TASK STATEMENT - When a line of the entries contains the word "delete", report that line.

Image change detection data
============
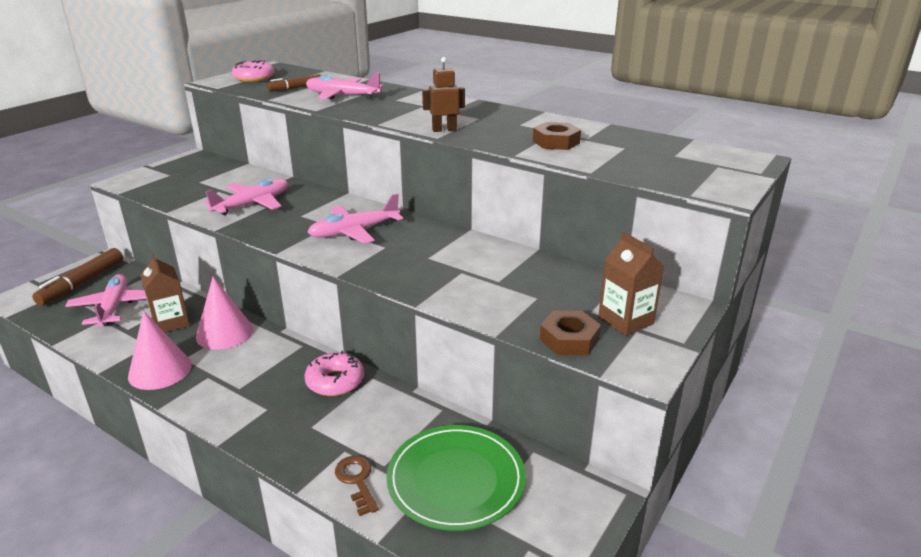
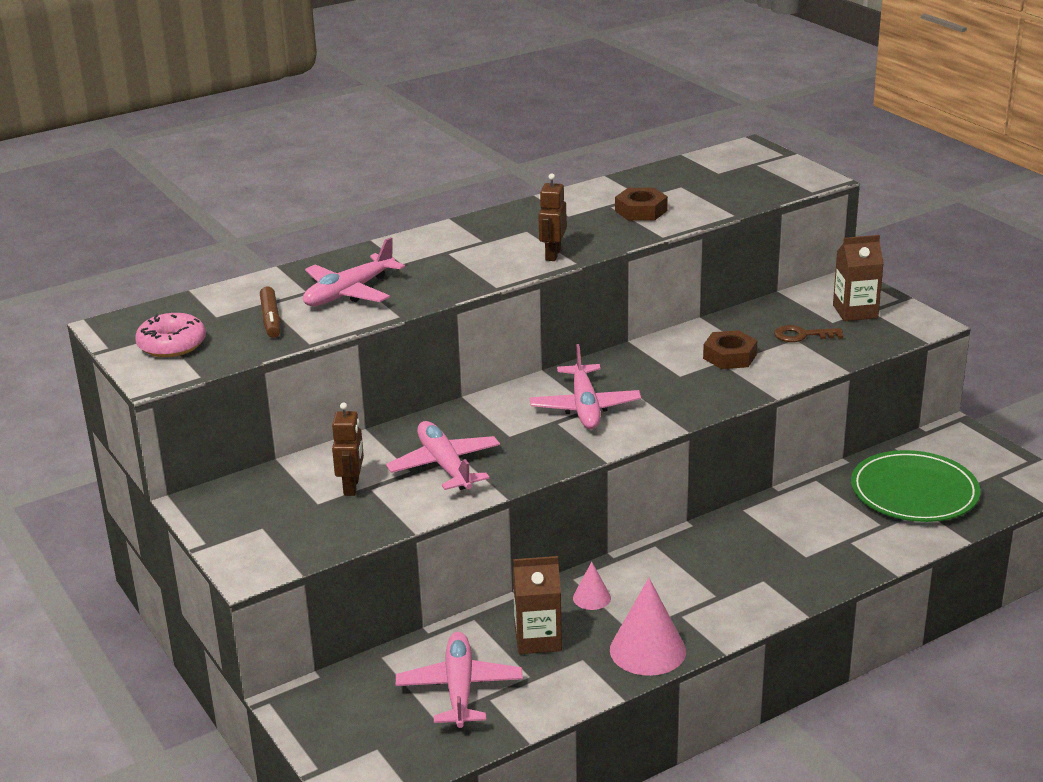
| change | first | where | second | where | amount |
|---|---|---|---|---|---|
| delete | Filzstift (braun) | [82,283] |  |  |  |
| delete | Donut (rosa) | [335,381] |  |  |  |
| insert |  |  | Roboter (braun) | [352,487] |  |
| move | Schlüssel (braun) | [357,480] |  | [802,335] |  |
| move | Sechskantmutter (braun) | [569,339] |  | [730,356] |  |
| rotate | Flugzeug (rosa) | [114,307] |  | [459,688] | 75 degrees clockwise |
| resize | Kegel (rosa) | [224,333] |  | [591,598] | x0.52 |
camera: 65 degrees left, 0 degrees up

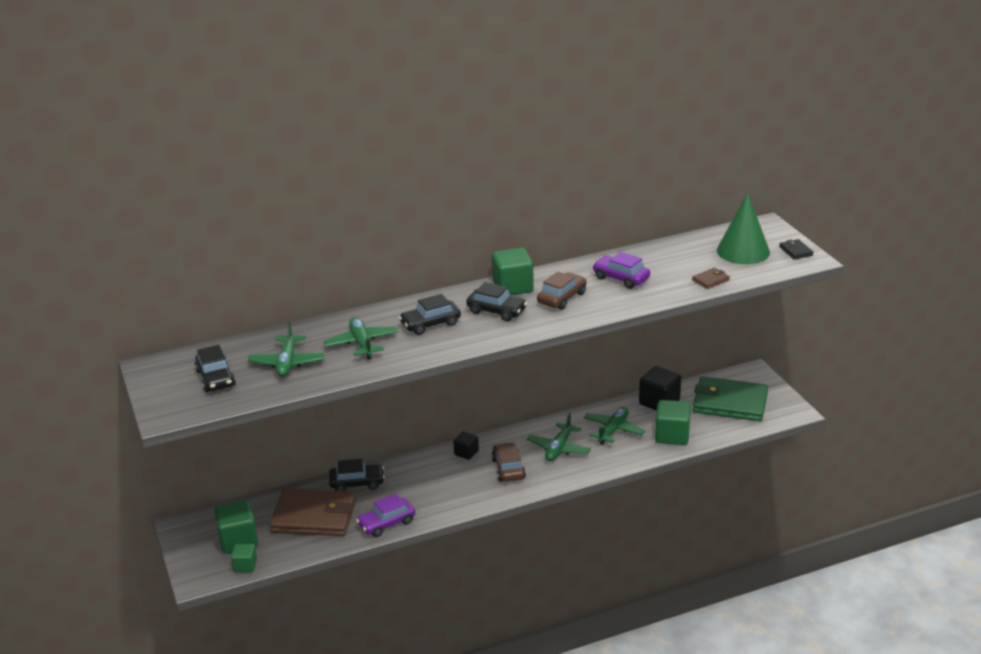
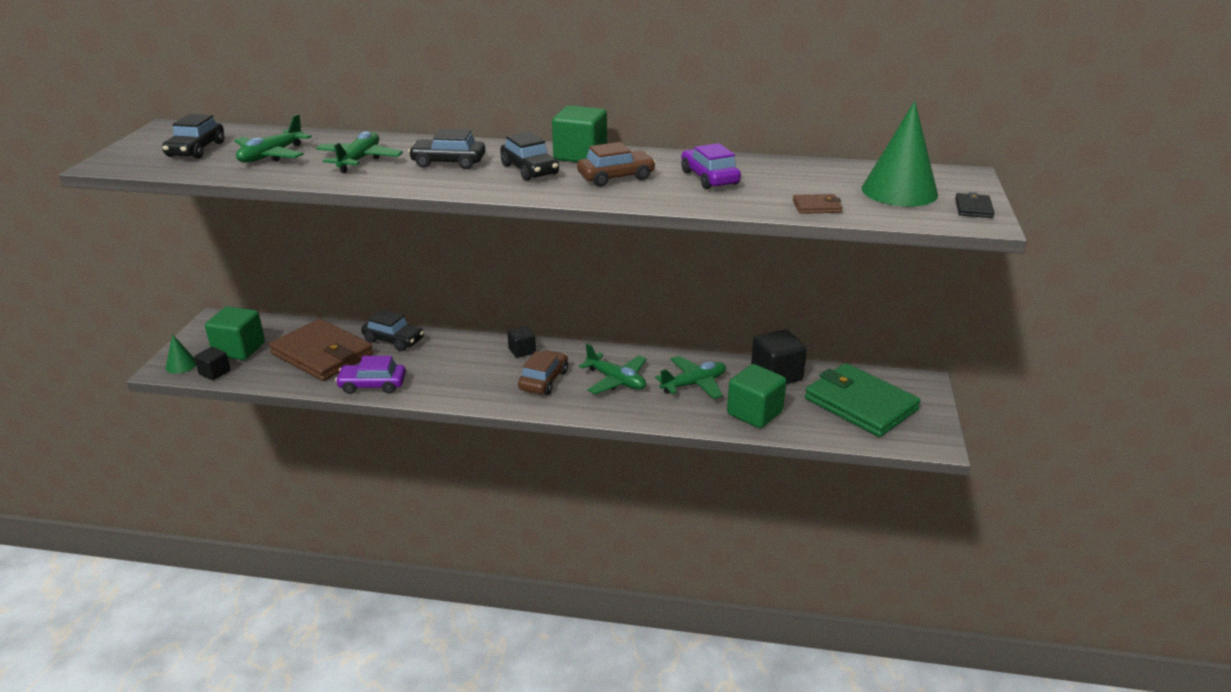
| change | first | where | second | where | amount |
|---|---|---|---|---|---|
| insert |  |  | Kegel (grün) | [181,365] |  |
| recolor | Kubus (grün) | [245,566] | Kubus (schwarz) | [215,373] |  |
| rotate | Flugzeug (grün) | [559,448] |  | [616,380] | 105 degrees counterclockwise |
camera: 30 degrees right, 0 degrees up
============
RESPONSE -
| delete | Filzstift (braun) | [82,283] |  |  |  |
| delete | Donut (rosa) | [335,381] |  |  |  |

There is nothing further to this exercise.